(Change detection data)

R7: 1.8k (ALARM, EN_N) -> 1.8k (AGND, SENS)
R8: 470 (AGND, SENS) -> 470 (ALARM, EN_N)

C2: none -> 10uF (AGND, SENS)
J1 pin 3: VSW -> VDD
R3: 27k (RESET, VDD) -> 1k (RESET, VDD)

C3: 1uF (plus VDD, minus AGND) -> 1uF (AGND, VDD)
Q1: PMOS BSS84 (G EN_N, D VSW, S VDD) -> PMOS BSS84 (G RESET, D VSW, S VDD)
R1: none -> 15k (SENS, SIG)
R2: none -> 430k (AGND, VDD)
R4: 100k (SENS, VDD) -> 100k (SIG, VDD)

...

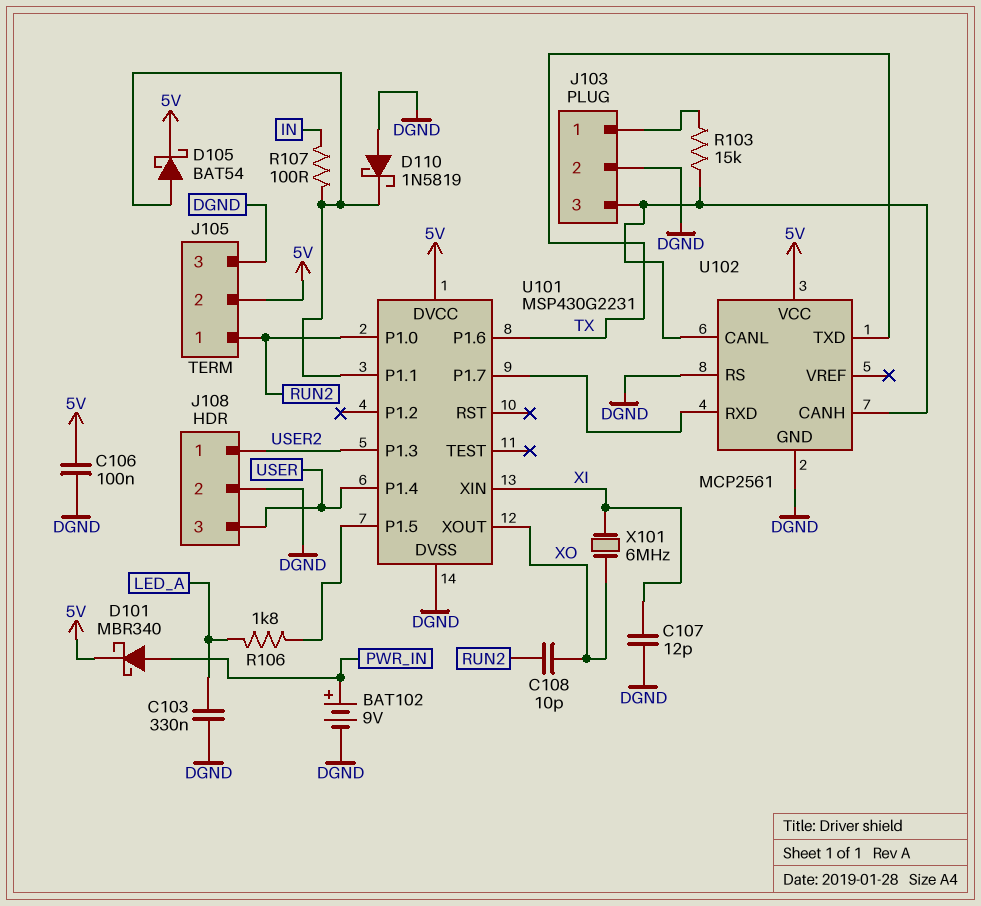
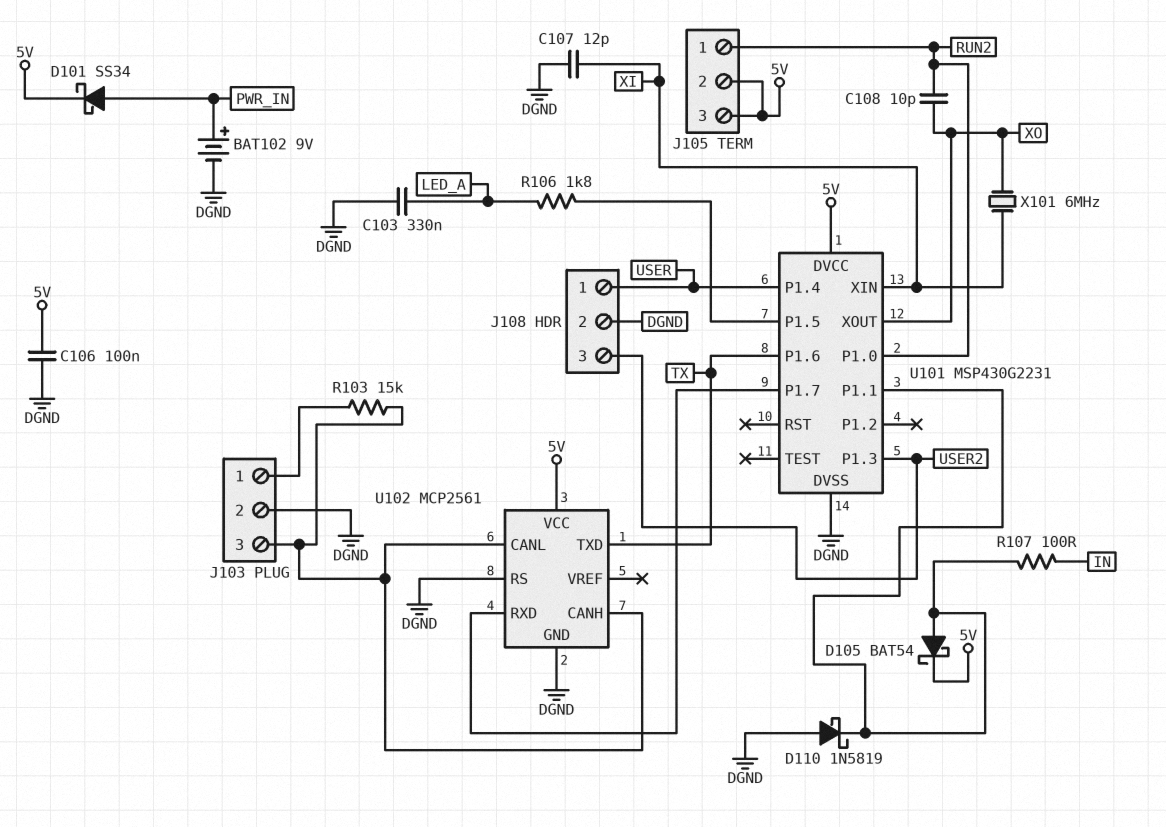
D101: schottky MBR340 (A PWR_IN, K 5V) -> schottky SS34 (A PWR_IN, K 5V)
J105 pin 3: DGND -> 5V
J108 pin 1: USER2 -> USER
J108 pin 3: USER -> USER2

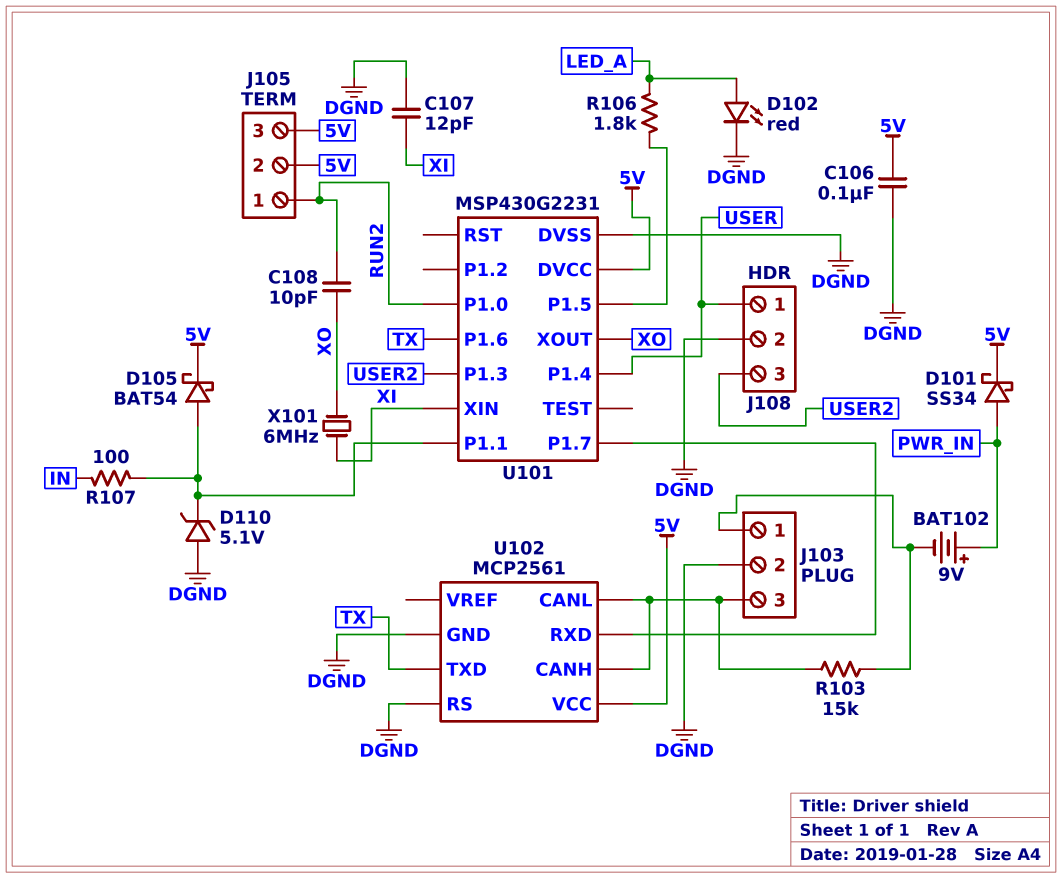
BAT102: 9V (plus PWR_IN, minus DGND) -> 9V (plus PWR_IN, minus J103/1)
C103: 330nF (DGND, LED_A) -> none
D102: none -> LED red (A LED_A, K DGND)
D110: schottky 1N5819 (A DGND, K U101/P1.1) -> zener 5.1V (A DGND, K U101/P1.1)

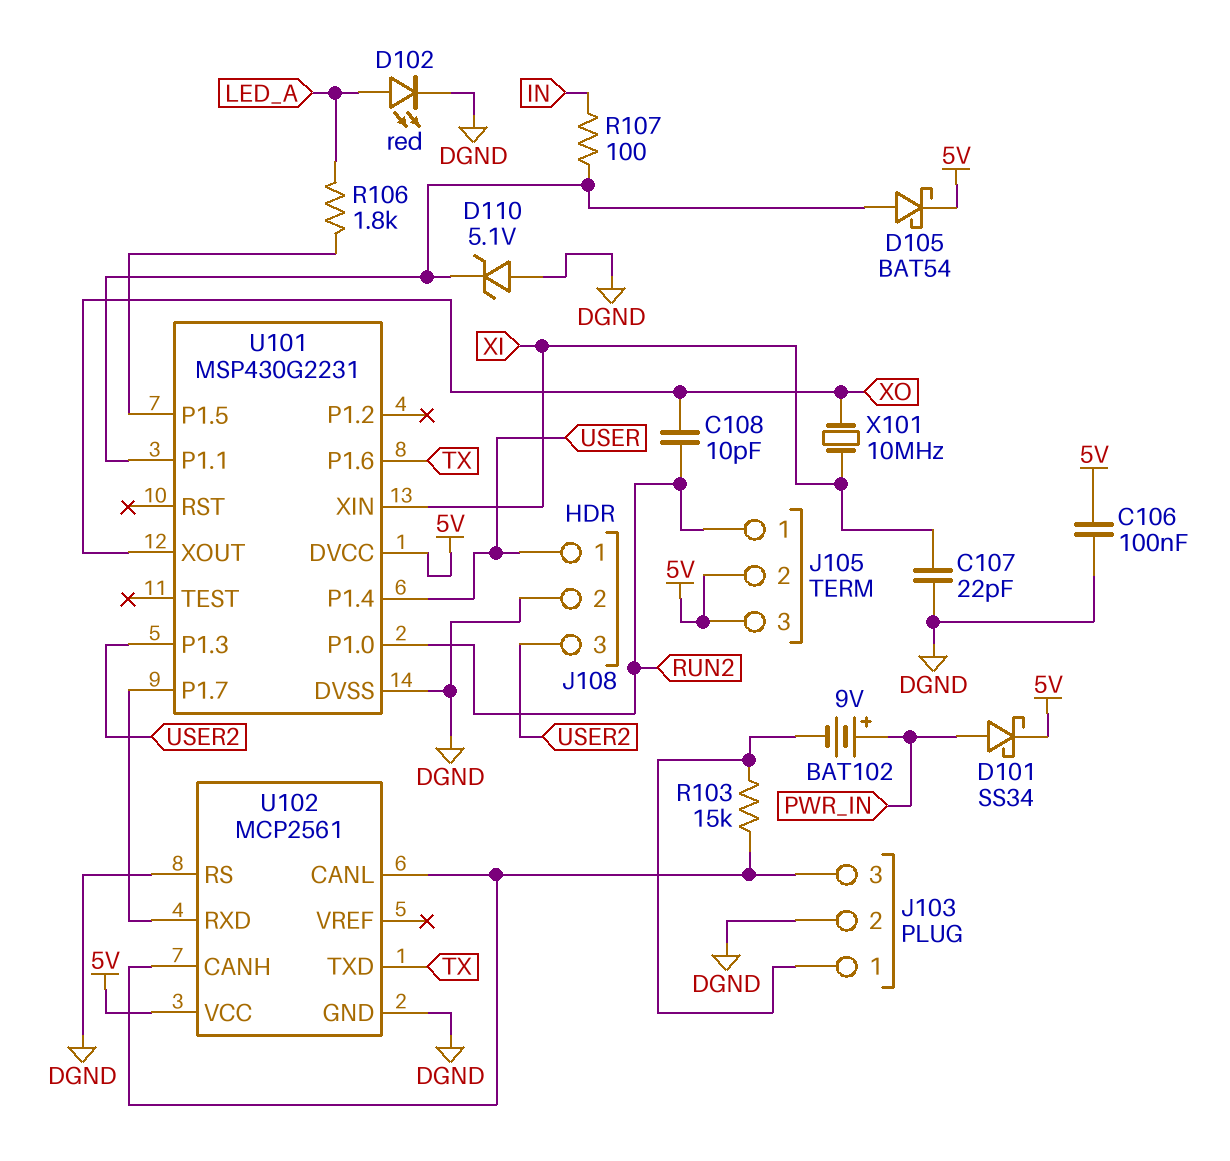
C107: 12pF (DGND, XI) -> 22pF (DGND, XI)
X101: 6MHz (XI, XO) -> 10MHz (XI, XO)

### [EXERCISE AIM]
Find the line with "J108 pin 3: USER -> USER2" and the line with "X101: 6MHz (XI, XO) -> 10MHz (XI, XO)" in the records above. Copy both and all lines between them exactly, without pictures.

### [ANSWER TO THIS PROBLEM]
J108 pin 3: USER -> USER2

BAT102: 9V (plus PWR_IN, minus DGND) -> 9V (plus PWR_IN, minus J103/1)
C103: 330nF (DGND, LED_A) -> none
D102: none -> LED red (A LED_A, K DGND)
D110: schottky 1N5819 (A DGND, K U101/P1.1) -> zener 5.1V (A DGND, K U101/P1.1)

C107: 12pF (DGND, XI) -> 22pF (DGND, XI)
X101: 6MHz (XI, XO) -> 10MHz (XI, XO)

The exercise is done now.